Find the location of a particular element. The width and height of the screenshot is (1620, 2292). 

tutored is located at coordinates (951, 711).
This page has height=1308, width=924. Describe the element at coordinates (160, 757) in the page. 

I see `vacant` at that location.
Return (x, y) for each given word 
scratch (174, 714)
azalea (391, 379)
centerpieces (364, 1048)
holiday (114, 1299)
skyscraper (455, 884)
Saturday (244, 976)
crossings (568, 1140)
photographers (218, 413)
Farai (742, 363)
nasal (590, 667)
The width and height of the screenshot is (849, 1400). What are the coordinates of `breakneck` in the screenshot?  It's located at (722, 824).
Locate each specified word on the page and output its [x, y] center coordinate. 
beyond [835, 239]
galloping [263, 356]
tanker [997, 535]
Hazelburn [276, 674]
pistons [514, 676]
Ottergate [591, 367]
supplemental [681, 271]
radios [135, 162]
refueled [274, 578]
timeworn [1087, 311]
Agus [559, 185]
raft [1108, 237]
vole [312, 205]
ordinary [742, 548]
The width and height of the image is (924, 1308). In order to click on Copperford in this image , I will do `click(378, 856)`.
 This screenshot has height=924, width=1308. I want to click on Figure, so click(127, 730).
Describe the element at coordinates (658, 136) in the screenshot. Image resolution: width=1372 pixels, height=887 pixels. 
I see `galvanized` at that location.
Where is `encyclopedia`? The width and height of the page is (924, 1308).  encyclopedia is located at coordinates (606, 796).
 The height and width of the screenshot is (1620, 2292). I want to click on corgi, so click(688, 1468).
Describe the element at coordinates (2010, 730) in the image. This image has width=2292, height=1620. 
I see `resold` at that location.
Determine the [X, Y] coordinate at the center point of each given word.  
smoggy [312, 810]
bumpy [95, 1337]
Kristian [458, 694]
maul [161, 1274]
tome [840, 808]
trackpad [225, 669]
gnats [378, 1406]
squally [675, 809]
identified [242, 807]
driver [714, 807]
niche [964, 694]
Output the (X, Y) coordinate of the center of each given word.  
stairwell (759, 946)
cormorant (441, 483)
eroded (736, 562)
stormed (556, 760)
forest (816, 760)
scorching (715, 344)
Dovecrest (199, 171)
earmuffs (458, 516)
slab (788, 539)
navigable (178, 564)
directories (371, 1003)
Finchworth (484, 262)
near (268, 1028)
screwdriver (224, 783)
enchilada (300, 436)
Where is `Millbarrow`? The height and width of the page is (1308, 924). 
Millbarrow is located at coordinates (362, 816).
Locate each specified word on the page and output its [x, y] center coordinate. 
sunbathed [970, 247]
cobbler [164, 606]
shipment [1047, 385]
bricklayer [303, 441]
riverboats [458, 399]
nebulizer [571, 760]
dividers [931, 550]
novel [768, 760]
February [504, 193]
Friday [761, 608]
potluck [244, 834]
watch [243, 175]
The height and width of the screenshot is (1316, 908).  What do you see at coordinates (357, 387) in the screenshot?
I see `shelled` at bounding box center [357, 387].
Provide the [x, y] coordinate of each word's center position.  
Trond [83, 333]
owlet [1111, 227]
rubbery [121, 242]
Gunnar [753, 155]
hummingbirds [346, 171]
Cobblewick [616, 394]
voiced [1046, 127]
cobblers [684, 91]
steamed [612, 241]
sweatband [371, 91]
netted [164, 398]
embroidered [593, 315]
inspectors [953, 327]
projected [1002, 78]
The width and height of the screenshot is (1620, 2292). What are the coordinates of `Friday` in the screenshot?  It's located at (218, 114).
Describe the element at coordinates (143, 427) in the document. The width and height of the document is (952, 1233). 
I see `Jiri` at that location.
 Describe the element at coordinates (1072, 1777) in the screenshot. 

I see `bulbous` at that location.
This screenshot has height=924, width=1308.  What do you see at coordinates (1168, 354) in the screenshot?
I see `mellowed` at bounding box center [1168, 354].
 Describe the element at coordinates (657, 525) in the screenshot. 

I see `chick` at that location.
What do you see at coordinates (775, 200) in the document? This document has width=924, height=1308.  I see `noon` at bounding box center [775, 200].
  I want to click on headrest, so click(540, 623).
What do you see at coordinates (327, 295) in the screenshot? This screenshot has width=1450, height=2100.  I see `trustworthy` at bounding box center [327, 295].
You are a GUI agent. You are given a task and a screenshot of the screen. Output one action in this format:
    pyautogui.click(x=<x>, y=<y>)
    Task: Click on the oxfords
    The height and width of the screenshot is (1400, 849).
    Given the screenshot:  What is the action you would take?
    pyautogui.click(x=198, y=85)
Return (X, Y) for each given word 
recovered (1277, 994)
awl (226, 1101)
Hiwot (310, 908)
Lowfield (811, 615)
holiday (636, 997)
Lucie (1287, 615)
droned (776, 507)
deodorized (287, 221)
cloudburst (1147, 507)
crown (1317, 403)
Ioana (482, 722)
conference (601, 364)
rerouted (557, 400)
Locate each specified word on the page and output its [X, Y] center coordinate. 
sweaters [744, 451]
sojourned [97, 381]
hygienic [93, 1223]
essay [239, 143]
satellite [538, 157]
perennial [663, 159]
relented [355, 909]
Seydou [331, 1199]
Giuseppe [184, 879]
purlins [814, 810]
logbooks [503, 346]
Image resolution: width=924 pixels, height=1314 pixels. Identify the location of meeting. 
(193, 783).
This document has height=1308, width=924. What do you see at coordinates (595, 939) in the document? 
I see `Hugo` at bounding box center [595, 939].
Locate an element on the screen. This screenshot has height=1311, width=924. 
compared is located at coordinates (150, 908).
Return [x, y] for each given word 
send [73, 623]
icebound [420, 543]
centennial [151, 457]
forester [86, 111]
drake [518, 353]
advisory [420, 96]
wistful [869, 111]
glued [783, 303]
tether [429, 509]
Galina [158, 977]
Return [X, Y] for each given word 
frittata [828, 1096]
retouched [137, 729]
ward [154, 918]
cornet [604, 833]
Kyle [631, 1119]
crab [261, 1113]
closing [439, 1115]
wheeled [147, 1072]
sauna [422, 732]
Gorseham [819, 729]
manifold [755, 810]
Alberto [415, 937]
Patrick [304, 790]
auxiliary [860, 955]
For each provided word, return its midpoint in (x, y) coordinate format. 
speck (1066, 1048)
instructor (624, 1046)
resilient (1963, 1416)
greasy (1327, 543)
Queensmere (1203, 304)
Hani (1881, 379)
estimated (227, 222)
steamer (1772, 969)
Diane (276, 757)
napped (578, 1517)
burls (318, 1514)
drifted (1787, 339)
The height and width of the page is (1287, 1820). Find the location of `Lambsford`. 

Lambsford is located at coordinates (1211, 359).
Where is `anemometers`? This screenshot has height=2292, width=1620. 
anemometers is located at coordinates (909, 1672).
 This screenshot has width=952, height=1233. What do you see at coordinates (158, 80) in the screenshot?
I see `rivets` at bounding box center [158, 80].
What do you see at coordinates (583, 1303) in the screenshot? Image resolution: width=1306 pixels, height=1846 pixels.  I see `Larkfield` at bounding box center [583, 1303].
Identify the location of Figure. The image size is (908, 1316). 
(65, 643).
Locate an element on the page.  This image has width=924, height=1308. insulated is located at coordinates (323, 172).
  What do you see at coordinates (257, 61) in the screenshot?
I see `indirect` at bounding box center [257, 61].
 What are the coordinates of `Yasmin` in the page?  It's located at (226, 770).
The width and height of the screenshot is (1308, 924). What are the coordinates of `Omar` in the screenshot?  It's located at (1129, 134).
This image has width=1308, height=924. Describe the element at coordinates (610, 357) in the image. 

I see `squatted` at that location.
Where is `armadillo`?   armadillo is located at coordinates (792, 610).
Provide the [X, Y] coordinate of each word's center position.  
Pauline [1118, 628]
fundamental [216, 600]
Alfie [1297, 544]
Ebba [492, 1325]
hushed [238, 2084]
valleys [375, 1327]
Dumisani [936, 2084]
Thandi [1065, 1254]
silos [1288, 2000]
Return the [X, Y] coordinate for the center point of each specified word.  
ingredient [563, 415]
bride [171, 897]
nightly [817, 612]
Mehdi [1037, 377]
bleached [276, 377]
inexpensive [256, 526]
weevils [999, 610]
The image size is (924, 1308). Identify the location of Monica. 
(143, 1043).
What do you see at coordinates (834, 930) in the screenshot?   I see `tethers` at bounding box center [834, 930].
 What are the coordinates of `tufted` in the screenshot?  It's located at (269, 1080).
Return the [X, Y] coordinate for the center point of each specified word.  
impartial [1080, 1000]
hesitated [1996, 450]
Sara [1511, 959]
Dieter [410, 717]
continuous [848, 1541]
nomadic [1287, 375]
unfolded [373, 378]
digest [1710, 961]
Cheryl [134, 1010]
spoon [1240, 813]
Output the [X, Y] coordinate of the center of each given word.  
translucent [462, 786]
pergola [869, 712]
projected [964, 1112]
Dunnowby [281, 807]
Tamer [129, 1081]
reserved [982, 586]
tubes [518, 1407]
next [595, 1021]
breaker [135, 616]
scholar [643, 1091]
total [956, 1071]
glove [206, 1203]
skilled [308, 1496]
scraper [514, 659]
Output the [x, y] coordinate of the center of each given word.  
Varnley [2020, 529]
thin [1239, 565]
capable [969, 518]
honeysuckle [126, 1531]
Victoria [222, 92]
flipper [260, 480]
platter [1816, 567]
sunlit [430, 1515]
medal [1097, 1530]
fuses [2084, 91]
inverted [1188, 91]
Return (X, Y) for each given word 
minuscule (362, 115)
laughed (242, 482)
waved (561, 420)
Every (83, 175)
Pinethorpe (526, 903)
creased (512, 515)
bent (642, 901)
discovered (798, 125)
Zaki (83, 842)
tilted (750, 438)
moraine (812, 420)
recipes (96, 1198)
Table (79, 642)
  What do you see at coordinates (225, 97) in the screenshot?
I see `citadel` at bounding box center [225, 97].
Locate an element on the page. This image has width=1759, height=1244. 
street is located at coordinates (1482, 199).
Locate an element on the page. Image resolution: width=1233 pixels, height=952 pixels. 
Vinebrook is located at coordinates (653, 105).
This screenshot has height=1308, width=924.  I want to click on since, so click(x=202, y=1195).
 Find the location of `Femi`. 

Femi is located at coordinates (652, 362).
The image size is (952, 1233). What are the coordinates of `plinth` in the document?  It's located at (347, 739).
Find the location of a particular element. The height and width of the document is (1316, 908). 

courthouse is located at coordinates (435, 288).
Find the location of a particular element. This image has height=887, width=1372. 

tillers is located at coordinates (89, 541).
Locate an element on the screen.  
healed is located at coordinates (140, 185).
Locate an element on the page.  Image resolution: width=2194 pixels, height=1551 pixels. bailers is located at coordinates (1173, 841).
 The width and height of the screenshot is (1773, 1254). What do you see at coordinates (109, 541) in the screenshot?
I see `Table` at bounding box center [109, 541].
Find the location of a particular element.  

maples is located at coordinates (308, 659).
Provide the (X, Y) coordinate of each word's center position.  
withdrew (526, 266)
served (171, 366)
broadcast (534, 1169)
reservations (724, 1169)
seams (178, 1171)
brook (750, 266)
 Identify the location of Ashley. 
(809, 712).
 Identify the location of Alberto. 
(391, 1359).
◆ ◆ ◆ ◆ ◆ ◆ ◆
ENUNCIADO>
Transcreva sem alterações todas as linhas, desde a que contém "The height and width of the page is (1287, 1820)." até a que contém "Lambsford is located", incluindo essas duas.

RESPOSTA ESPERADA>
The height and width of the page is (1287, 1820). Find the location of `Lambsford`. 

Lambsford is located at coordinates (1211, 359).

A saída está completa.